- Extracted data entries
▼▼▼

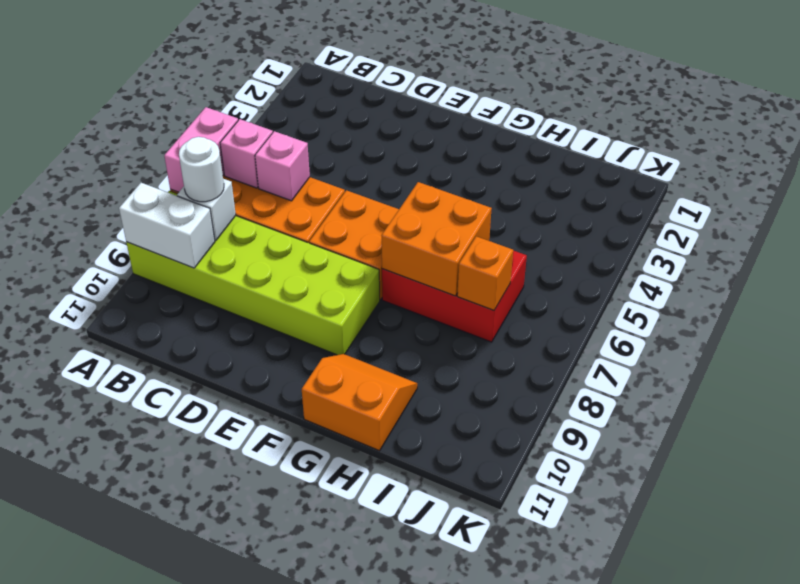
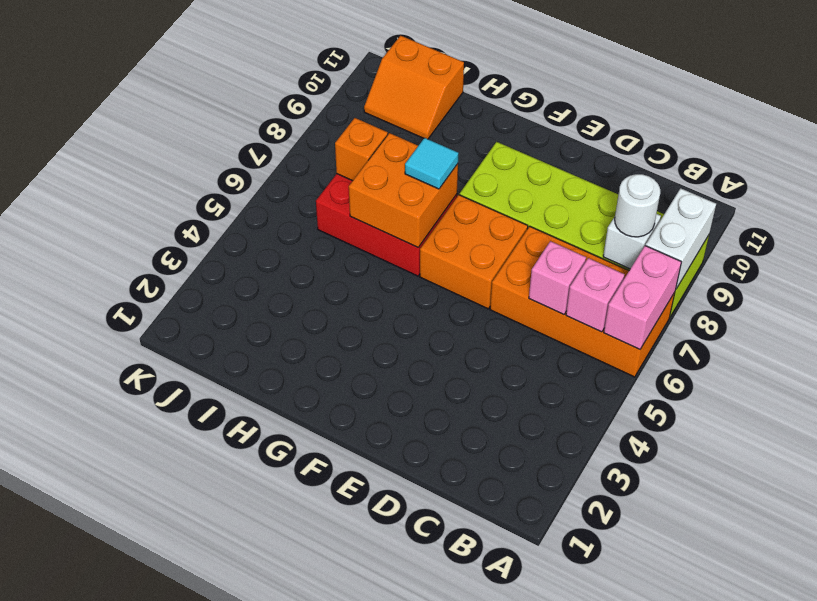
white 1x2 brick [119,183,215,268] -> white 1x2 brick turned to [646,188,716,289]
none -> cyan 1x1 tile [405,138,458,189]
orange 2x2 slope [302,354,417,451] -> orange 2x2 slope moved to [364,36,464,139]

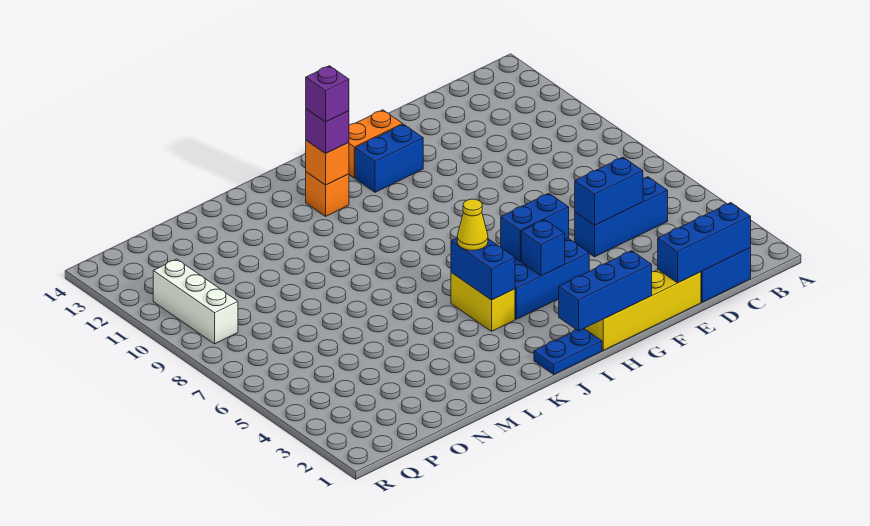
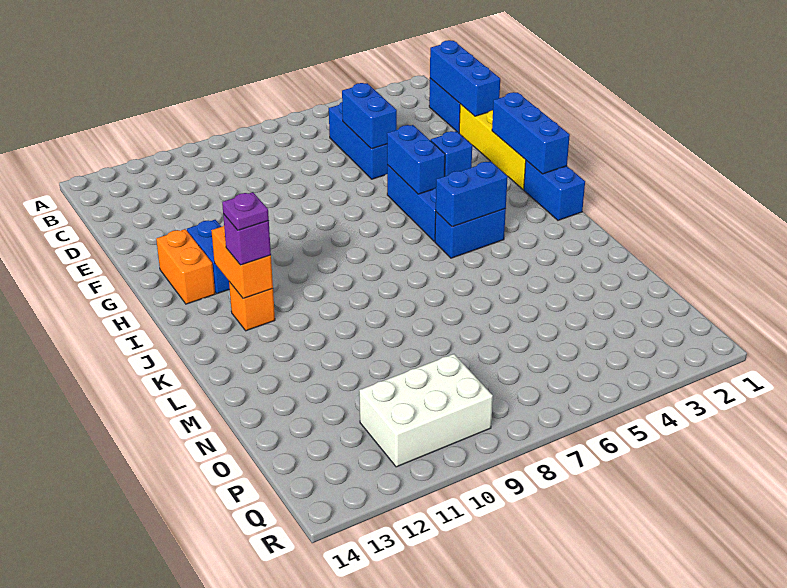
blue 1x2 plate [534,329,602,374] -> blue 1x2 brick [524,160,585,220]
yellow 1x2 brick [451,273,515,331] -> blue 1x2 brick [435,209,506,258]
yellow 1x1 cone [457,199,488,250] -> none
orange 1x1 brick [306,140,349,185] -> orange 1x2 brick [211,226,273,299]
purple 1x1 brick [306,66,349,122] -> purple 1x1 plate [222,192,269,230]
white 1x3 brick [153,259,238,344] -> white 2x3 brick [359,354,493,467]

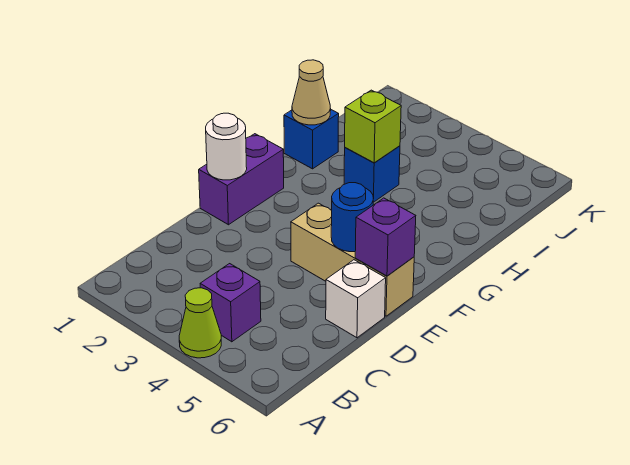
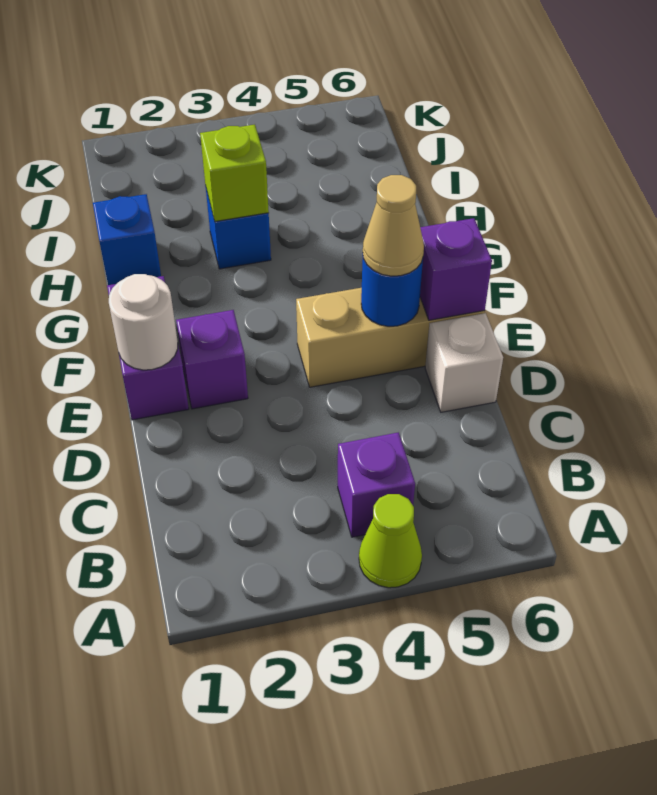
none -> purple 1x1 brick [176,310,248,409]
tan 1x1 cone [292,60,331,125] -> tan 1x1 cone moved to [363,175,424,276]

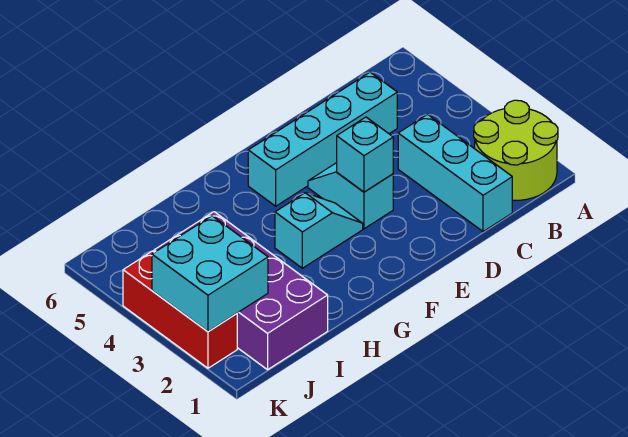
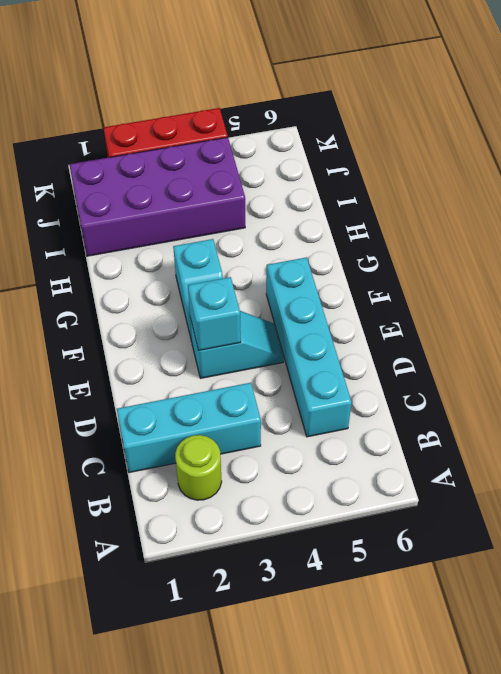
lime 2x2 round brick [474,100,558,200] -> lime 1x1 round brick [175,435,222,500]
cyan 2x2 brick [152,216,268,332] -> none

▲▲▲

For each line above that contains the word "none", make a copy.

- Response for this exercise
none -> cyan 1x1 tile [405,138,458,189]
yellow 1x1 cone [457,199,488,250] -> none
none -> purple 1x1 brick [176,310,248,409]
cyan 2x2 brick [152,216,268,332] -> none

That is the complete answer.